_What to work on_
Copy exactly the lines of the records below, and only those lines, beginning with the line that contains "(551, 274) = (720, 166): purple" and ending with the line that contains "(271, 280) = (270, 425): green".

Data excerpts:

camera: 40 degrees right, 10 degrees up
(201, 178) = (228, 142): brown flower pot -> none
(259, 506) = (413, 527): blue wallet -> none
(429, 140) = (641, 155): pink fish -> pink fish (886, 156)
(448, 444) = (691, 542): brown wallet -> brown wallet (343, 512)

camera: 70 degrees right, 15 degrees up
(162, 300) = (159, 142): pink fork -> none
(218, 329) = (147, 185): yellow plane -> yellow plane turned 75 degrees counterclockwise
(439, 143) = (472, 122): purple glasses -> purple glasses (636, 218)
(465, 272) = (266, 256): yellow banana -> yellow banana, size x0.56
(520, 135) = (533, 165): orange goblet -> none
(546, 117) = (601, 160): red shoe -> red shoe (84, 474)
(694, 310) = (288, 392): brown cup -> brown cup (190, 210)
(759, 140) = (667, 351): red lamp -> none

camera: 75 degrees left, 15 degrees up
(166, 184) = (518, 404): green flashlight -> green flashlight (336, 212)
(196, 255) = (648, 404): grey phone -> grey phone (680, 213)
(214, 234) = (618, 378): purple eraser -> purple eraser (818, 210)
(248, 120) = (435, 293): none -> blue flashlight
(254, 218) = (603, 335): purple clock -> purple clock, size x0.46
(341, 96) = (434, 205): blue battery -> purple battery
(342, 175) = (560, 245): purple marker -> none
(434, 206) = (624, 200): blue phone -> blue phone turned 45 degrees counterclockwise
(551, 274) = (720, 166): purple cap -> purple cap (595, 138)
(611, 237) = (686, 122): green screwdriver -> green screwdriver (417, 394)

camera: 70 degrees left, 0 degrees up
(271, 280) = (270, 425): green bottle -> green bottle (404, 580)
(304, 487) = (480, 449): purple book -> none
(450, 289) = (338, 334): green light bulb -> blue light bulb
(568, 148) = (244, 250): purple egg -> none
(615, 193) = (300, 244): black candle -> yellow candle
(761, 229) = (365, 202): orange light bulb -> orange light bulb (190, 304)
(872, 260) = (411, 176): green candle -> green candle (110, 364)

_Task output_
(551, 274) = (720, 166): purple cap -> purple cap (595, 138)
(611, 237) = (686, 122): green screwdriver -> green screwdriver (417, 394)

camera: 70 degrees left, 0 degrees up
(271, 280) = (270, 425): green bottle -> green bottle (404, 580)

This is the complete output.